→ Work instructions:
Please copy every record below exactly, but leave the pictures out.

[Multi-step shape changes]
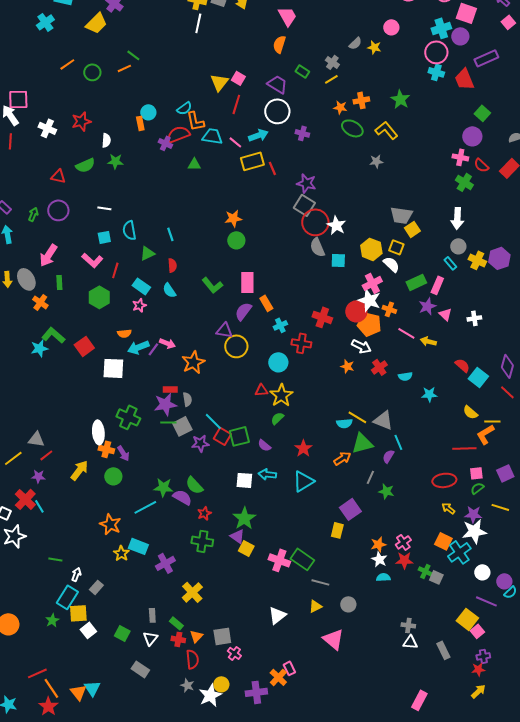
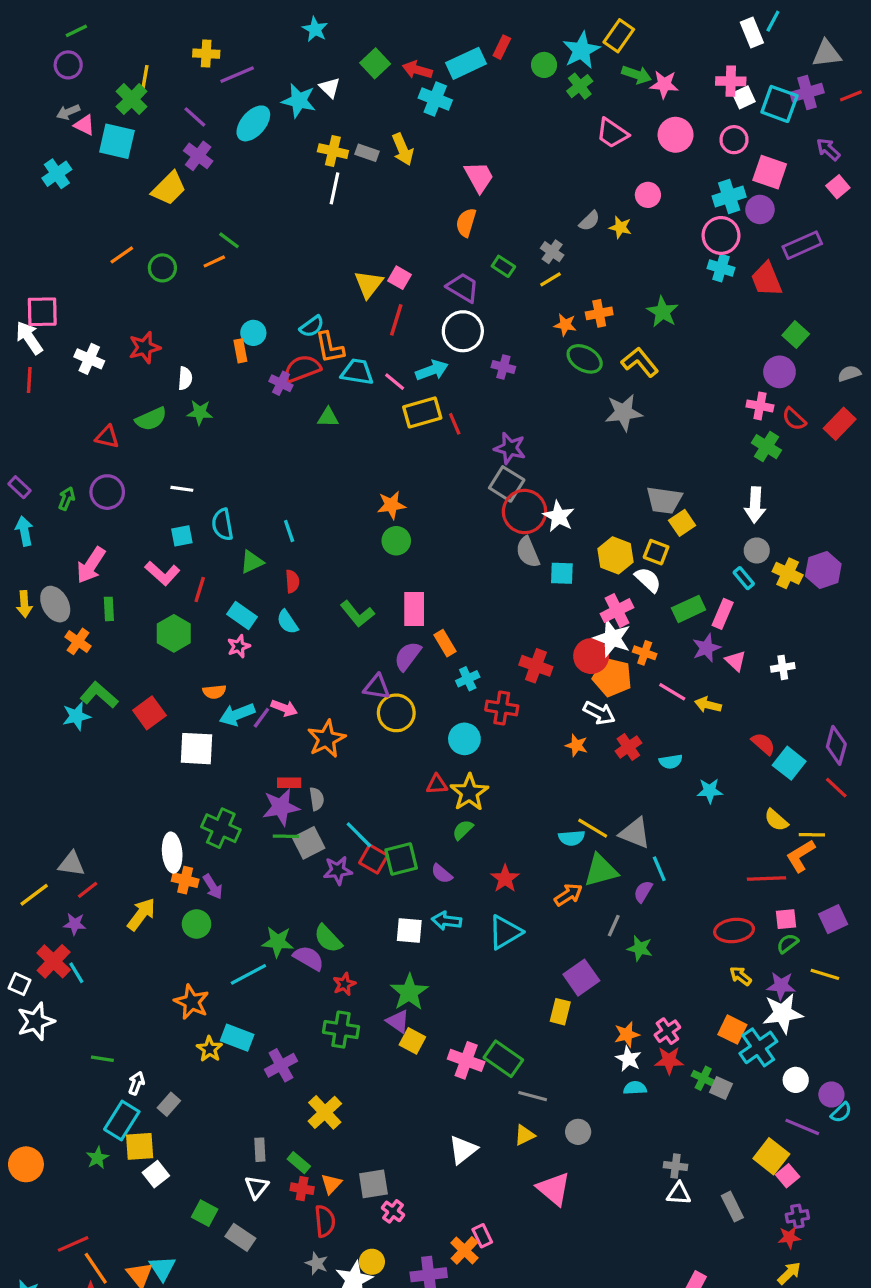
cyan cross: (45, 22) -> (57, 174), moved
gray star: (376, 161) -> (624, 412), size x1.6
green square: (122, 633) -> (205, 1213), moved

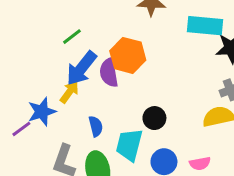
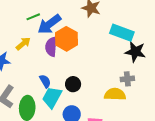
blue arrow: (82, 68) -> (49, 24), moved
yellow arrow: (69, 92) -> (23, 44), moved
blue semicircle: (96, 126) -> (45, 81), moved, turned -32

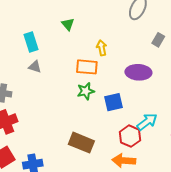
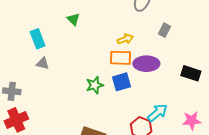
yellow arrow: (102, 48) -> (125, 39), moved, turned 84
orange rectangle: (87, 67) -> (120, 58), moved
blue square: (114, 102) -> (121, 82), moved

→ Expected answer:
cyan cross: (45, 22) -> (57, 174), moved
gray star: (376, 161) -> (624, 412), size x1.6
green square: (122, 633) -> (205, 1213), moved

blue arrow: (82, 68) -> (49, 24), moved
yellow arrow: (69, 92) -> (23, 44), moved
blue semicircle: (96, 126) -> (45, 81), moved, turned -32

yellow arrow: (102, 48) -> (125, 39), moved, turned 84
orange rectangle: (87, 67) -> (120, 58), moved
blue square: (114, 102) -> (121, 82), moved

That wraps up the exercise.